→ **Activity**
The response must consist of all the records, retyped exactly.

→ **Dataset**

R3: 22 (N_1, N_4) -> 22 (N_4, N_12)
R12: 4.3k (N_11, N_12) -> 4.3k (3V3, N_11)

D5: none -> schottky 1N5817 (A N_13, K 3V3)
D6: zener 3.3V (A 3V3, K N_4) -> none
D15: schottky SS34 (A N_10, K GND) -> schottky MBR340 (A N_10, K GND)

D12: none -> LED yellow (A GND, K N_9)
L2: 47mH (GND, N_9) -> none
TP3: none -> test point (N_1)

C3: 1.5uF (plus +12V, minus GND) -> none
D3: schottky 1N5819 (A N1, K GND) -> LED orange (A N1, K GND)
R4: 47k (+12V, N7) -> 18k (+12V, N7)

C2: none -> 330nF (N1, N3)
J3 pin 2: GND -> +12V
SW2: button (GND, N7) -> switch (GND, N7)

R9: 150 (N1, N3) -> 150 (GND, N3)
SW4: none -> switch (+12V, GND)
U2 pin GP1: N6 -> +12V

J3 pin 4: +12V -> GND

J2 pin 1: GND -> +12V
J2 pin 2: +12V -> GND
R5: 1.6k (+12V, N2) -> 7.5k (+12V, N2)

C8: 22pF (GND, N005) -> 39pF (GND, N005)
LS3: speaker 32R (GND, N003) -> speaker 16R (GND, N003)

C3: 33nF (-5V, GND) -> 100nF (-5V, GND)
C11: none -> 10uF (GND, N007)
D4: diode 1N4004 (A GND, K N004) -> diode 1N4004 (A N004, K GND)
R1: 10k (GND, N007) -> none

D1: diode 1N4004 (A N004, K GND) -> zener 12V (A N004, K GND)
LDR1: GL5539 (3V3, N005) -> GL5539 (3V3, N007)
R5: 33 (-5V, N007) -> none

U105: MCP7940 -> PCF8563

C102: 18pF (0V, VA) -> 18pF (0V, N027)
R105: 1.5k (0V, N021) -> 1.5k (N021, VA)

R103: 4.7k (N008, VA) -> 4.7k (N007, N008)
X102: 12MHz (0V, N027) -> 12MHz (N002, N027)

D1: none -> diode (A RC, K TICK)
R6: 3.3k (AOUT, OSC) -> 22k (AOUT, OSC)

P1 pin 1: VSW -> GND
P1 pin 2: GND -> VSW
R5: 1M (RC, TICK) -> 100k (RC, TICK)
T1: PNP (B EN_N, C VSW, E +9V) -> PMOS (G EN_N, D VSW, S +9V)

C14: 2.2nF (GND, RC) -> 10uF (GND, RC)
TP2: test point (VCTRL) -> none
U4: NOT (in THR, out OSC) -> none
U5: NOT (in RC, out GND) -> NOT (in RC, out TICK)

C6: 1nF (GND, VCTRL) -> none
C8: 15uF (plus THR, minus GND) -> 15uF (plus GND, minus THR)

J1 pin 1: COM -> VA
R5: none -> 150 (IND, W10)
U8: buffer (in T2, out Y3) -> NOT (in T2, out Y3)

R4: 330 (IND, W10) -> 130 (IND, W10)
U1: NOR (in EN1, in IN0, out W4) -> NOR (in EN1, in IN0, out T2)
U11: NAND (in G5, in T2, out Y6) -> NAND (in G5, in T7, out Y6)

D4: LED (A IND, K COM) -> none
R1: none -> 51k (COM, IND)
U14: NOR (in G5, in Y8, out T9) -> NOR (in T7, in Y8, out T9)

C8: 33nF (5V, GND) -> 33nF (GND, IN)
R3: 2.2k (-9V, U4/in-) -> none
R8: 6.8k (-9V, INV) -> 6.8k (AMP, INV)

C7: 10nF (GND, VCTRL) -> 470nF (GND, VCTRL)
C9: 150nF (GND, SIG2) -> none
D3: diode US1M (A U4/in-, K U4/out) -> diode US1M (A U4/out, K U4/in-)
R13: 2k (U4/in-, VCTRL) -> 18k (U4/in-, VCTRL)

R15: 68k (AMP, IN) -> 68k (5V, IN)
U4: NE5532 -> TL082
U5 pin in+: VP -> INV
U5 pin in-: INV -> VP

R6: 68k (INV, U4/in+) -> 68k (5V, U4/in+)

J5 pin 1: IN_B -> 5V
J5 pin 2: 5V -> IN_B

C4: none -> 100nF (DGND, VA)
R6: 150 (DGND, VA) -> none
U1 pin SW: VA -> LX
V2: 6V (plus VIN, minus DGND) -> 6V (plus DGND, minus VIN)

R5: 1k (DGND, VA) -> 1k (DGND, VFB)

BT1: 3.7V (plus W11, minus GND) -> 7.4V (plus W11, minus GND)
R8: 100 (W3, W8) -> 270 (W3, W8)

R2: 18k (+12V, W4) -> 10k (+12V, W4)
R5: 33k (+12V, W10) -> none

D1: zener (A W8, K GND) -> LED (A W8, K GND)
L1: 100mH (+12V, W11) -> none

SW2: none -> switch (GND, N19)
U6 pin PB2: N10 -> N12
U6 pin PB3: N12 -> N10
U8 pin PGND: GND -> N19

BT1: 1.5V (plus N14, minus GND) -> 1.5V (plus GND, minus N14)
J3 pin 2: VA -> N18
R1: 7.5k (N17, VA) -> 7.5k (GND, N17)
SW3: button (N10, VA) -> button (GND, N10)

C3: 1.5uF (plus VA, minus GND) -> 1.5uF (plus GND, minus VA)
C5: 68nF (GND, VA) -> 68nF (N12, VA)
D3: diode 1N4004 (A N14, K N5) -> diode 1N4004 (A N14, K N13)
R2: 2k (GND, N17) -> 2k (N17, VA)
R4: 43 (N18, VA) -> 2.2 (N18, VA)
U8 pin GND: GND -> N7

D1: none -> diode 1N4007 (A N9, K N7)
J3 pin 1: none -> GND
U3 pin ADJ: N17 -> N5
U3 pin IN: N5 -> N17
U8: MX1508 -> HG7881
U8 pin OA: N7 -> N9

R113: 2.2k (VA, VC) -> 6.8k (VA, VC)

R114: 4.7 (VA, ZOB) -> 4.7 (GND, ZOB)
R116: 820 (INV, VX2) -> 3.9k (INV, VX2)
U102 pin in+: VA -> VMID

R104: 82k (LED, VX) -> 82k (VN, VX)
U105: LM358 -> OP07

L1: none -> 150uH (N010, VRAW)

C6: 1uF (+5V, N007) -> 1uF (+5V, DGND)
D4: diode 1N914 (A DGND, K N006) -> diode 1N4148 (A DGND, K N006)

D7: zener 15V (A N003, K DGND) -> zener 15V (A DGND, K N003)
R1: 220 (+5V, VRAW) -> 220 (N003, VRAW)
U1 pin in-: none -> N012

→ **Output below**
R3: 22 (N_1, N_4) -> 22 (N_4, N_12)
R12: 4.3k (N_11, N_12) -> 4.3k (3V3, N_11)

D5: none -> schottky 1N5817 (A N_13, K 3V3)
D6: zener 3.3V (A 3V3, K N_4) -> none
D15: schottky SS34 (A N_10, K GND) -> schottky MBR340 (A N_10, K GND)

D12: none -> LED yellow (A GND, K N_9)
L2: 47mH (GND, N_9) -> none
TP3: none -> test point (N_1)

C3: 1.5uF (plus +12V, minus GND) -> none
D3: schottky 1N5819 (A N1, K GND) -> LED orange (A N1, K GND)
R4: 47k (+12V, N7) -> 18k (+12V, N7)

C2: none -> 330nF (N1, N3)
J3 pin 2: GND -> +12V
SW2: button (GND, N7) -> switch (GND, N7)

R9: 150 (N1, N3) -> 150 (GND, N3)
SW4: none -> switch (+12V, GND)
U2 pin GP1: N6 -> +12V

J3 pin 4: +12V -> GND

J2 pin 1: GND -> +12V
J2 pin 2: +12V -> GND
R5: 1.6k (+12V, N2) -> 7.5k (+12V, N2)

C8: 22pF (GND, N005) -> 39pF (GND, N005)
LS3: speaker 32R (GND, N003) -> speaker 16R (GND, N003)

C3: 33nF (-5V, GND) -> 100nF (-5V, GND)
C11: none -> 10uF (GND, N007)
D4: diode 1N4004 (A GND, K N004) -> diode 1N4004 (A N004, K GND)
R1: 10k (GND, N007) -> none

D1: diode 1N4004 (A N004, K GND) -> zener 12V (A N004, K GND)
LDR1: GL5539 (3V3, N005) -> GL5539 (3V3, N007)
R5: 33 (-5V, N007) -> none

U105: MCP7940 -> PCF8563

C102: 18pF (0V, VA) -> 18pF (0V, N027)
R105: 1.5k (0V, N021) -> 1.5k (N021, VA)

R103: 4.7k (N008, VA) -> 4.7k (N007, N008)
X102: 12MHz (0V, N027) -> 12MHz (N002, N027)

D1: none -> diode (A RC, K TICK)
R6: 3.3k (AOUT, OSC) -> 22k (AOUT, OSC)

P1 pin 1: VSW -> GND
P1 pin 2: GND -> VSW
R5: 1M (RC, TICK) -> 100k (RC, TICK)
T1: PNP (B EN_N, C VSW, E +9V) -> PMOS (G EN_N, D VSW, S +9V)

C14: 2.2nF (GND, RC) -> 10uF (GND, RC)
TP2: test point (VCTRL) -> none
U4: NOT (in THR, out OSC) -> none
U5: NOT (in RC, out GND) -> NOT (in RC, out TICK)

C6: 1nF (GND, VCTRL) -> none
C8: 15uF (plus THR, minus GND) -> 15uF (plus GND, minus THR)

J1 pin 1: COM -> VA
R5: none -> 150 (IND, W10)
U8: buffer (in T2, out Y3) -> NOT (in T2, out Y3)

R4: 330 (IND, W10) -> 130 (IND, W10)
U1: NOR (in EN1, in IN0, out W4) -> NOR (in EN1, in IN0, out T2)
U11: NAND (in G5, in T2, out Y6) -> NAND (in G5, in T7, out Y6)

D4: LED (A IND, K COM) -> none
R1: none -> 51k (COM, IND)
U14: NOR (in G5, in Y8, out T9) -> NOR (in T7, in Y8, out T9)

C8: 33nF (5V, GND) -> 33nF (GND, IN)
R3: 2.2k (-9V, U4/in-) -> none
R8: 6.8k (-9V, INV) -> 6.8k (AMP, INV)

C7: 10nF (GND, VCTRL) -> 470nF (GND, VCTRL)
C9: 150nF (GND, SIG2) -> none
D3: diode US1M (A U4/in-, K U4/out) -> diode US1M (A U4/out, K U4/in-)
R13: 2k (U4/in-, VCTRL) -> 18k (U4/in-, VCTRL)

R15: 68k (AMP, IN) -> 68k (5V, IN)
U4: NE5532 -> TL082
U5 pin in+: VP -> INV
U5 pin in-: INV -> VP

R6: 68k (INV, U4/in+) -> 68k (5V, U4/in+)

J5 pin 1: IN_B -> 5V
J5 pin 2: 5V -> IN_B

C4: none -> 100nF (DGND, VA)
R6: 150 (DGND, VA) -> none
U1 pin SW: VA -> LX
V2: 6V (plus VIN, minus DGND) -> 6V (plus DGND, minus VIN)

R5: 1k (DGND, VA) -> 1k (DGND, VFB)

BT1: 3.7V (plus W11, minus GND) -> 7.4V (plus W11, minus GND)
R8: 100 (W3, W8) -> 270 (W3, W8)

R2: 18k (+12V, W4) -> 10k (+12V, W4)
R5: 33k (+12V, W10) -> none

D1: zener (A W8, K GND) -> LED (A W8, K GND)
L1: 100mH (+12V, W11) -> none

SW2: none -> switch (GND, N19)
U6 pin PB2: N10 -> N12
U6 pin PB3: N12 -> N10
U8 pin PGND: GND -> N19

BT1: 1.5V (plus N14, minus GND) -> 1.5V (plus GND, minus N14)
J3 pin 2: VA -> N18
R1: 7.5k (N17, VA) -> 7.5k (GND, N17)
SW3: button (N10, VA) -> button (GND, N10)

C3: 1.5uF (plus VA, minus GND) -> 1.5uF (plus GND, minus VA)
C5: 68nF (GND, VA) -> 68nF (N12, VA)
D3: diode 1N4004 (A N14, K N5) -> diode 1N4004 (A N14, K N13)
R2: 2k (GND, N17) -> 2k (N17, VA)
R4: 43 (N18, VA) -> 2.2 (N18, VA)
U8 pin GND: GND -> N7

D1: none -> diode 1N4007 (A N9, K N7)
J3 pin 1: none -> GND
U3 pin ADJ: N17 -> N5
U3 pin IN: N5 -> N17
U8: MX1508 -> HG7881
U8 pin OA: N7 -> N9

R113: 2.2k (VA, VC) -> 6.8k (VA, VC)

R114: 4.7 (VA, ZOB) -> 4.7 (GND, ZOB)
R116: 820 (INV, VX2) -> 3.9k (INV, VX2)
U102 pin in+: VA -> VMID

R104: 82k (LED, VX) -> 82k (VN, VX)
U105: LM358 -> OP07

L1: none -> 150uH (N010, VRAW)

C6: 1uF (+5V, N007) -> 1uF (+5V, DGND)
D4: diode 1N914 (A DGND, K N006) -> diode 1N4148 (A DGND, K N006)

D7: zener 15V (A N003, K DGND) -> zener 15V (A DGND, K N003)
R1: 220 (+5V, VRAW) -> 220 (N003, VRAW)
U1 pin in-: none -> N012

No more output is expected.